Given exercise –
Count the lines in the records that contain the string "kern" and give only the number.
Start of Extracted entries
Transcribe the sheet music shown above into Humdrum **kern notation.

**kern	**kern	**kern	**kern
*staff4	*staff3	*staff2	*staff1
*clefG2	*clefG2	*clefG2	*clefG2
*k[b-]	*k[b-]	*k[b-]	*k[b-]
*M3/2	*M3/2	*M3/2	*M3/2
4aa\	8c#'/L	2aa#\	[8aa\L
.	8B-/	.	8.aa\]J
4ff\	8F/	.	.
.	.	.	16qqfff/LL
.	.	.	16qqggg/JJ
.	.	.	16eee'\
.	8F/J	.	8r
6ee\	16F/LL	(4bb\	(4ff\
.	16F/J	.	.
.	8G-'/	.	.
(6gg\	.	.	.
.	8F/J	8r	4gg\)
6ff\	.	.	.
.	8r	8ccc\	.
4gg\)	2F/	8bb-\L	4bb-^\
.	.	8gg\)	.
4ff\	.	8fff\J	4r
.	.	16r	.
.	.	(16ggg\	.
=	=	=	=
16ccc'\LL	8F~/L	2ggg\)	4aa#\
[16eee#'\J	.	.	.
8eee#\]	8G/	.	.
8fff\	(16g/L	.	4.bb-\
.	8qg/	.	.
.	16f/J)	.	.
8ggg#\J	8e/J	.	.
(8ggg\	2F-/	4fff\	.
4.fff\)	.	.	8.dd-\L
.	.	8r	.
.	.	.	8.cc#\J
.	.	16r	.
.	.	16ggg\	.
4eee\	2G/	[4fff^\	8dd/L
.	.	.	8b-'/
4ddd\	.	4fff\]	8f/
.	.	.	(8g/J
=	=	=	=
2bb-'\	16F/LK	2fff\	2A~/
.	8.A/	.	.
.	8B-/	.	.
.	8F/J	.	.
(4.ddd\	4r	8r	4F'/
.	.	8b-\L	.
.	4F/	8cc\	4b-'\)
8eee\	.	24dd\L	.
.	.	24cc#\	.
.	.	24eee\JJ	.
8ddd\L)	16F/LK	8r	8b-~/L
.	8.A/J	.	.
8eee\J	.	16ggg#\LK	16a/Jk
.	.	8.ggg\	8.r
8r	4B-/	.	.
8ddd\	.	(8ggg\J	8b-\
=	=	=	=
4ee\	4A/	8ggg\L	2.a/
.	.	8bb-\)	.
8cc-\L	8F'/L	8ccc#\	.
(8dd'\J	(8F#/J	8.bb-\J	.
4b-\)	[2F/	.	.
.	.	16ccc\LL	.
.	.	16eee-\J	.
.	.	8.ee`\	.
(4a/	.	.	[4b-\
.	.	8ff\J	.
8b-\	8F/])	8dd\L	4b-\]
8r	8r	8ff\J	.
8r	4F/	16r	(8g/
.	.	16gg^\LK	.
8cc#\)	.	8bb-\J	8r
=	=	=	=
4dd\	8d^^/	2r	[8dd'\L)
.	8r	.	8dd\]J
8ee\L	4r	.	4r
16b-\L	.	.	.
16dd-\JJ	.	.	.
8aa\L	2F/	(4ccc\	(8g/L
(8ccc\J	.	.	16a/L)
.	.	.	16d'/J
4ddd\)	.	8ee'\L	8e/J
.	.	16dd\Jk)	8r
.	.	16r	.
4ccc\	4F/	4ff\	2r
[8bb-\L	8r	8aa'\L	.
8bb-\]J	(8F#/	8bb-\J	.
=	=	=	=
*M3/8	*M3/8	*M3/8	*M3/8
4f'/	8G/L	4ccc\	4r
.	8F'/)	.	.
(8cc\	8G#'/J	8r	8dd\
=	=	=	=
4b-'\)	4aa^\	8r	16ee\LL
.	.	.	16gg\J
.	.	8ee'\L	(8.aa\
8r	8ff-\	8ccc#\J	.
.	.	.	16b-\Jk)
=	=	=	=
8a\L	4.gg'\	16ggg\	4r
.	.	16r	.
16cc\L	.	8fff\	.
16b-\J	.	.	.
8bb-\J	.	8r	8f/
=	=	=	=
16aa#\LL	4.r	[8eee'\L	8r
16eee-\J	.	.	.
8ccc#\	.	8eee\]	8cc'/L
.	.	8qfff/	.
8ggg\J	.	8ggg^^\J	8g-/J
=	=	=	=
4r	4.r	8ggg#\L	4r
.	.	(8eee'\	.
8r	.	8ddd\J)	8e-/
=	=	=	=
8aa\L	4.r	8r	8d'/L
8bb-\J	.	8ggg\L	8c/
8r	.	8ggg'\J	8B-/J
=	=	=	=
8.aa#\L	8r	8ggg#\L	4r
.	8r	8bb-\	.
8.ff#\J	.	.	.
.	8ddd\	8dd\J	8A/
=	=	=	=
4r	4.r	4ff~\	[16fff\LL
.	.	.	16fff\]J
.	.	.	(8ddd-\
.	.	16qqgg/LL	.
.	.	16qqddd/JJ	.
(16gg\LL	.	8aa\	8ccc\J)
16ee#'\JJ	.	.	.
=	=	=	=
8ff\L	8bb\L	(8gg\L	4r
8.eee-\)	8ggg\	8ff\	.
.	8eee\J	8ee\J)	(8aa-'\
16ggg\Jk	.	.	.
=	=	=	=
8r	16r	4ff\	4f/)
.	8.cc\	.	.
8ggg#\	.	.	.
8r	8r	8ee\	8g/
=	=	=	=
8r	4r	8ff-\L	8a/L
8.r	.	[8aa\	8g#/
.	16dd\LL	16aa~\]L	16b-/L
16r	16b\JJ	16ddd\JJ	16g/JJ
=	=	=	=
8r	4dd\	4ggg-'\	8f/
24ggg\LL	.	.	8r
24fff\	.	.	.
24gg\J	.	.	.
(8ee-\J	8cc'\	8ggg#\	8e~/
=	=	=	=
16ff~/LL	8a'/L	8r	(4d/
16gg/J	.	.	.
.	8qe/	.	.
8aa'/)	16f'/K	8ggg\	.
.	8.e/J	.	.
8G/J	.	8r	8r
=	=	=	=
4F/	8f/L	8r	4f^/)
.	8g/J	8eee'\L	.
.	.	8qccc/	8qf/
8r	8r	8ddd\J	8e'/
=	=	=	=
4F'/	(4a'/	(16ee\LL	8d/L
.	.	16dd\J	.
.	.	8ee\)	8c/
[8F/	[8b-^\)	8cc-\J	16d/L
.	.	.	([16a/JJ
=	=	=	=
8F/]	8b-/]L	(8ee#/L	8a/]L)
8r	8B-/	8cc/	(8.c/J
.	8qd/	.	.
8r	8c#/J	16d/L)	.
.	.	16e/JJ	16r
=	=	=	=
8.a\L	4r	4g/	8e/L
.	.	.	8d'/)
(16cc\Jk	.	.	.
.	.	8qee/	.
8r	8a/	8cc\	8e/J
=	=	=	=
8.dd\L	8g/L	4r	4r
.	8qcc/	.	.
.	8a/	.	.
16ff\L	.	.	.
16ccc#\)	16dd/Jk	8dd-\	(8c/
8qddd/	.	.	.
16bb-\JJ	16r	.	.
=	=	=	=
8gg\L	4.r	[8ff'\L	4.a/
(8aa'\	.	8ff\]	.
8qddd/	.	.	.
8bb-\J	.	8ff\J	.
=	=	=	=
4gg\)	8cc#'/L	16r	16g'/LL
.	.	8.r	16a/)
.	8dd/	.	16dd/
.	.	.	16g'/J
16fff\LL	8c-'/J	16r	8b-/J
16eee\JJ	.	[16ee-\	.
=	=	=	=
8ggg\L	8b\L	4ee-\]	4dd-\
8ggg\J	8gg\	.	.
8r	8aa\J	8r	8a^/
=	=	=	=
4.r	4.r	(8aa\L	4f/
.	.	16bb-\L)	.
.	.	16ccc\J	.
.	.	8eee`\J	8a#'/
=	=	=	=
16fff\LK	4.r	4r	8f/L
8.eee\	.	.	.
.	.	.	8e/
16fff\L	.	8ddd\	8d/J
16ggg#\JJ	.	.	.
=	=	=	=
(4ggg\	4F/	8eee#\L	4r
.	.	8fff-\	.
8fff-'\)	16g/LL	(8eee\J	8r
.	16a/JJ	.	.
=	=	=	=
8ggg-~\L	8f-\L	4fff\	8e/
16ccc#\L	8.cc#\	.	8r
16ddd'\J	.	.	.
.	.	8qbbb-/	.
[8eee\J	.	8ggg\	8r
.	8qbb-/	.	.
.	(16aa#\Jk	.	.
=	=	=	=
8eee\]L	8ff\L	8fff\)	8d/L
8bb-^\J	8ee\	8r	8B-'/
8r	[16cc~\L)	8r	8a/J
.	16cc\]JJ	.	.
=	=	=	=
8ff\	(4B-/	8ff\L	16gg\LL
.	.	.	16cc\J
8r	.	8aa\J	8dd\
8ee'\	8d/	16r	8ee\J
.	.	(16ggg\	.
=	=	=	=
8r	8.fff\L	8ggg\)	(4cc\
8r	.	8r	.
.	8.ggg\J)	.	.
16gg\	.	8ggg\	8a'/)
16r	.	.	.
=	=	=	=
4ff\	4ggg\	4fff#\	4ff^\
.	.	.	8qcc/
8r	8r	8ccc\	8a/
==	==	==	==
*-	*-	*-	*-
End of Extracted entries
Solution for this task –
2